__Problem to solve__: For any picture in the lines below, please leave it out and copy the rest exactly.

__Supplied data__:

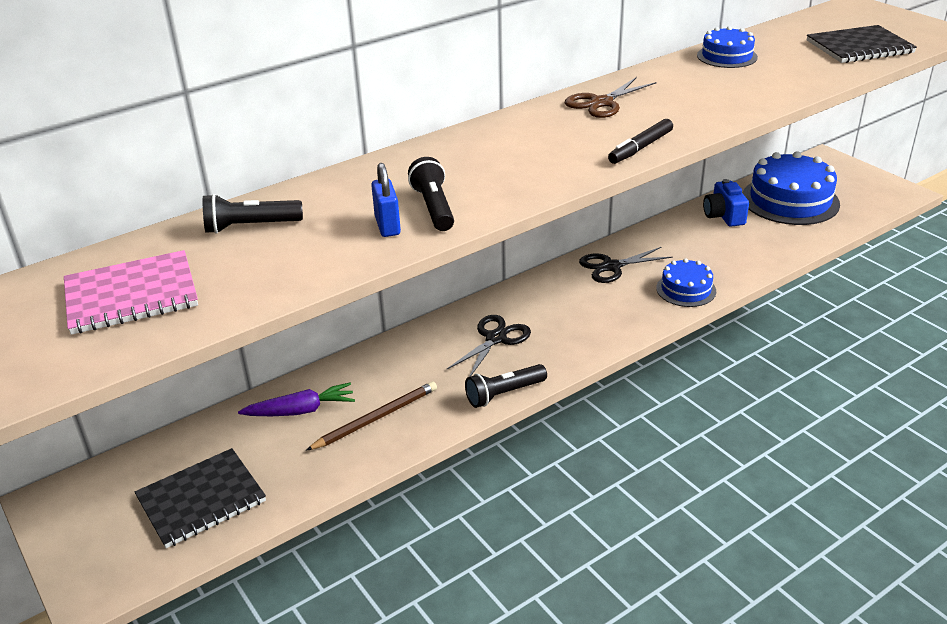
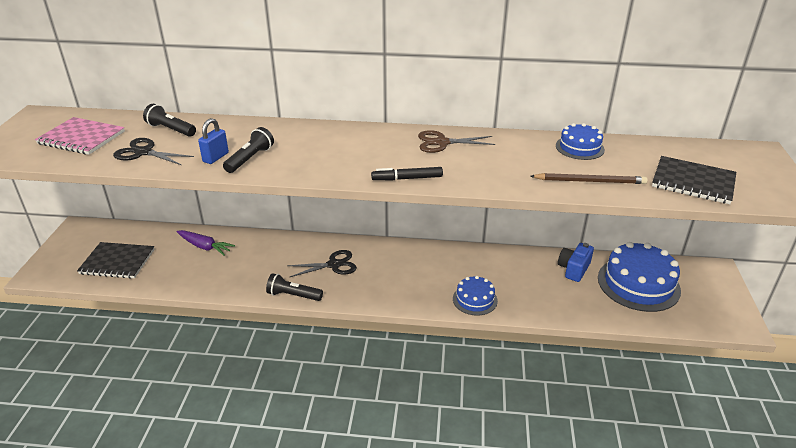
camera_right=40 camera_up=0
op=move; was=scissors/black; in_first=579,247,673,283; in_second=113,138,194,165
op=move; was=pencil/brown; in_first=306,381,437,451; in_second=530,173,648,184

__Solution to the exercise__:
camera_right=40 camera_up=0
op=move; was=scissors/black; in_first=579,247,673,283; in_second=113,138,194,165
op=move; was=pencil/brown; in_first=306,381,437,451; in_second=530,173,648,184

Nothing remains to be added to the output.